## WHAT NEEDS TO BE DONE
Quote from the first line below through the line that contains "white marker [477,443,565,491]", both included, and leave the pictures out.

(Records excerpted from a collection)
==============================

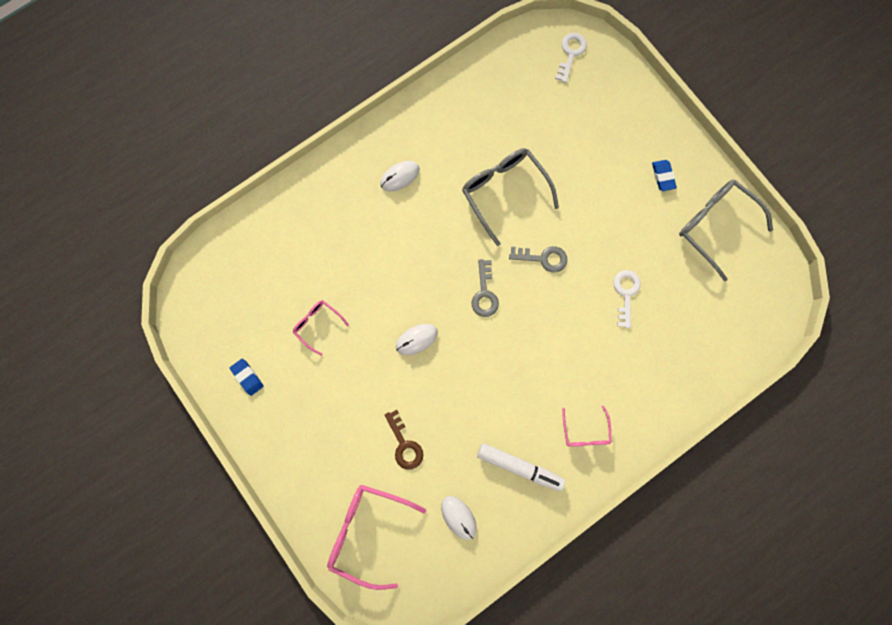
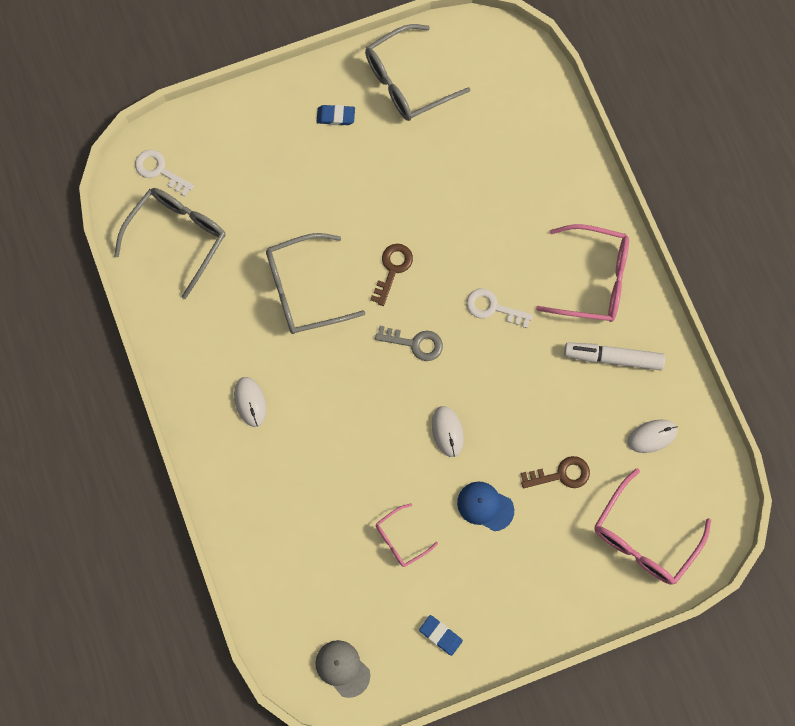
camera: 75 degrees left, 5 degrees down
blue eraser [230,359,264,396] -> blue eraser turned 60 degrees clockwise [419,615,463,656]
white marker [477,443,565,491] -> white marker turned 120 degrees counterclockwise [564,342,665,370]
grey key [509,246,567,273] -> brown key [370,244,413,306]
pink glasses [562,405,612,447] -> pink glasses [536,224,629,322], size x1.86
white key [614,270,641,328] -> white key moved to [466,288,533,328]
none -> grey glasses [114,188,226,299]
none -> grey cap [315,640,370,698]
none -> blue cap [457,481,514,531]

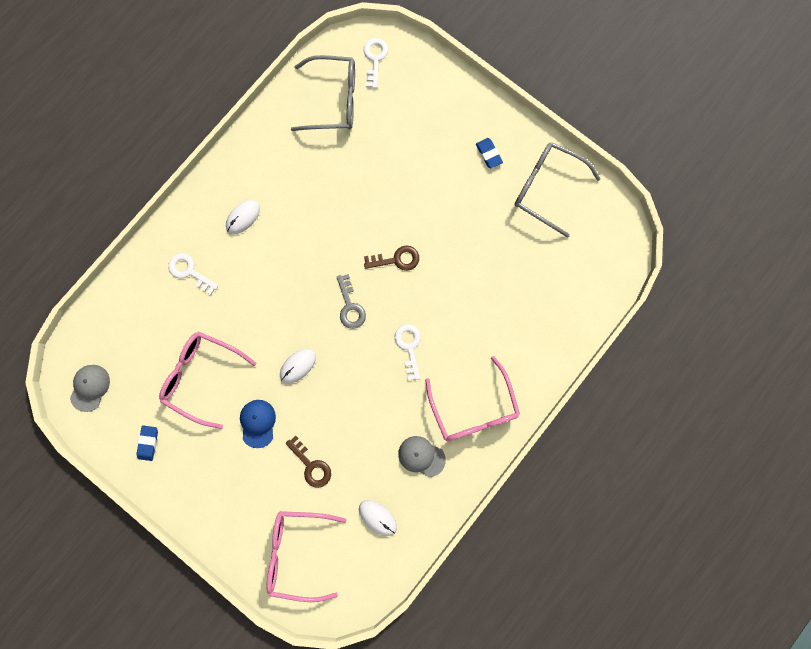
camera: 60 degrees right, 5 degrees up
grey glasses [266,233,365,334] -> none
pink glasses [376,504,438,567] -> pink glasses [159,331,256,429], size x1.86
white marker [564,342,665,370] -> grey cap [398,436,446,477]
none -> white key [168,253,218,295]

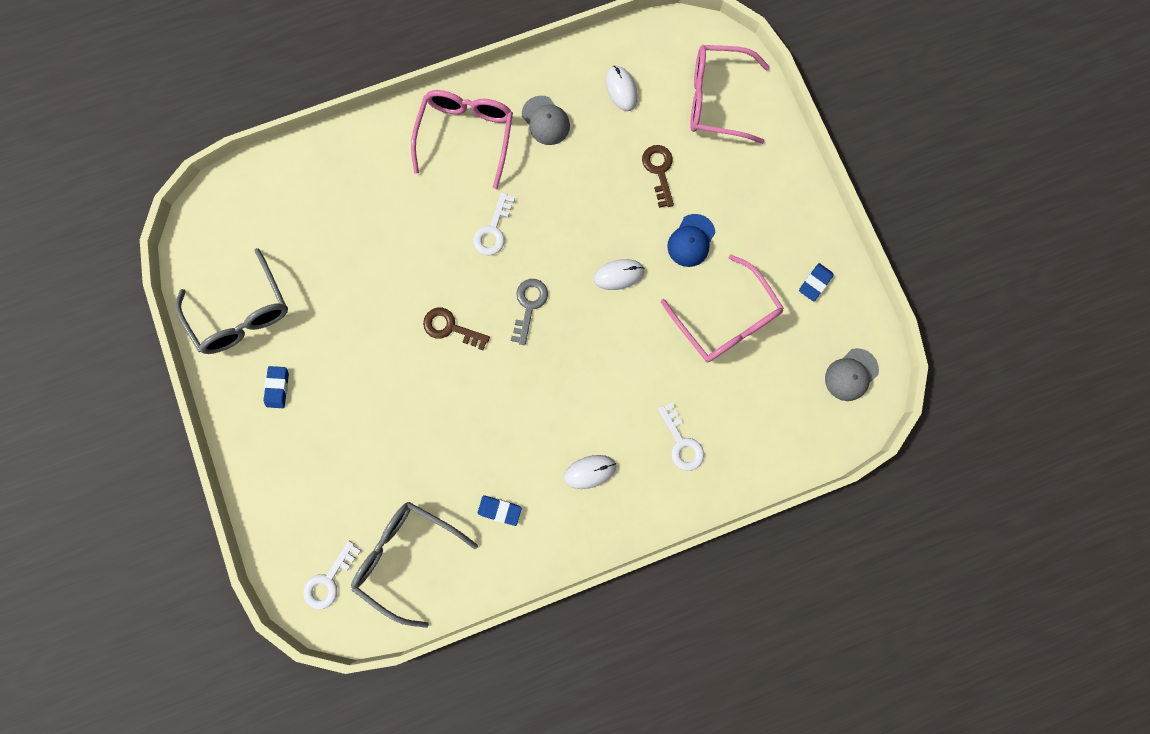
camera: 150 degrees left, 0 degrees up
pink glasses [266,511,346,602] -> pink glasses turned 150 degrees clockwise [690,45,770,144]
none -> blue eraser [478,495,522,526]

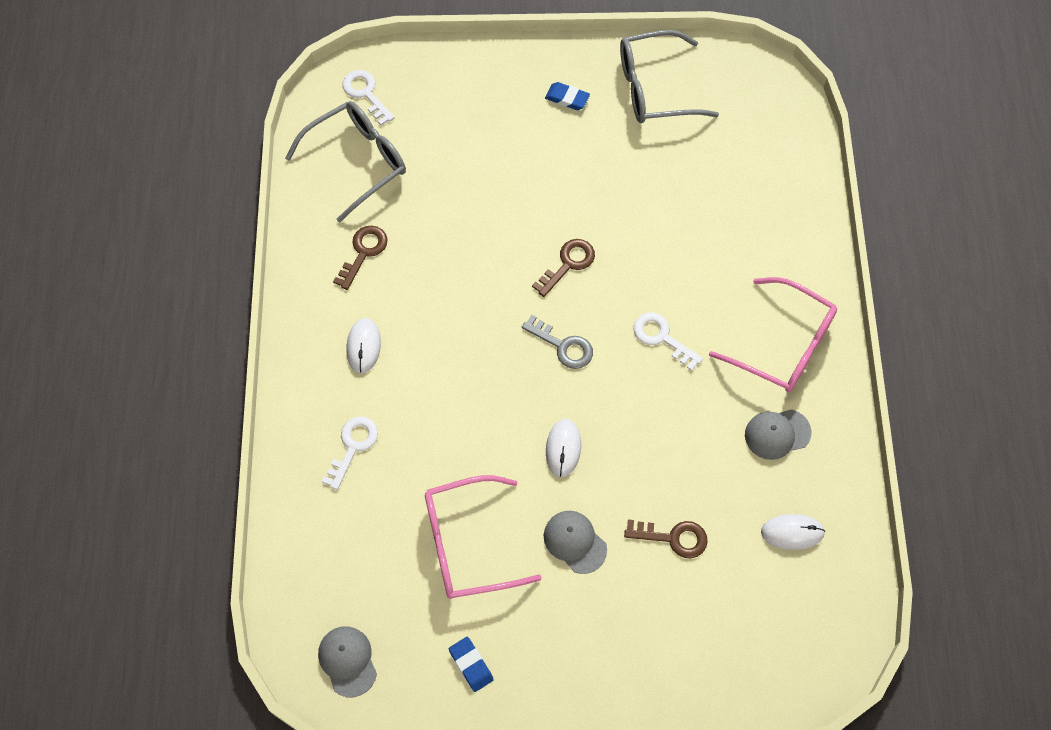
camera: 110 degrees right, 15 degrees down
blue eraser [478,495,522,526] -> brown key [333,225,388,290]
white key [658,403,704,471] -> white key turned 120 degrees clockwise [322,416,378,490]
blue cap [667,214,715,267] -> grey cap [544,511,607,574]
pink glasses [690,45,770,144] -> none

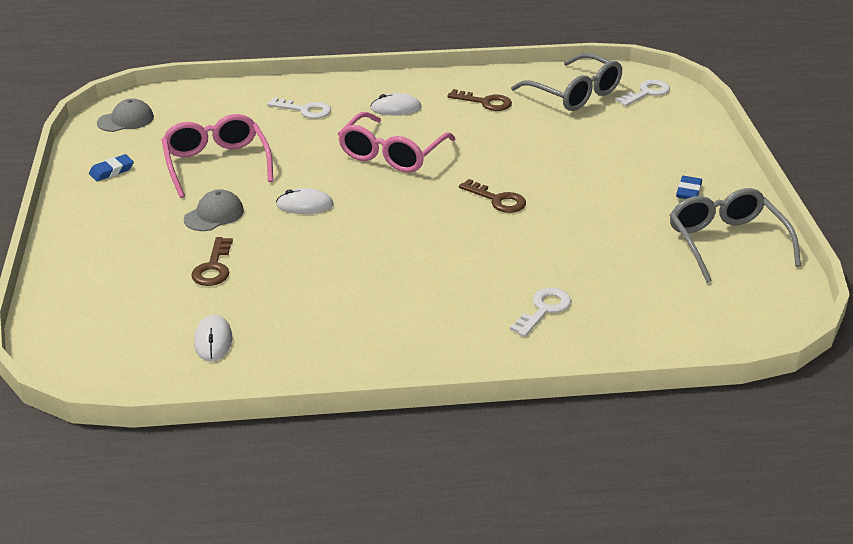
camera: 85 degrees right, 30 degrees down
grey key [522,315,593,369] -> none
white key [633,313,703,371] -> white key moved to [510,288,572,337]
pink glasses [709,277,837,393] -> pink glasses moved to [338,112,455,173]
grey cap [745,409,812,460] -> none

==============================

## WRITTEN RESPONSE
camera: 75 degrees left, 5 degrees down
blue eraser [230,359,264,396] -> blue eraser turned 60 degrees clockwise [419,615,463,656]
white marker [477,443,565,491] -> white marker turned 120 degrees counterclockwise [564,342,665,370]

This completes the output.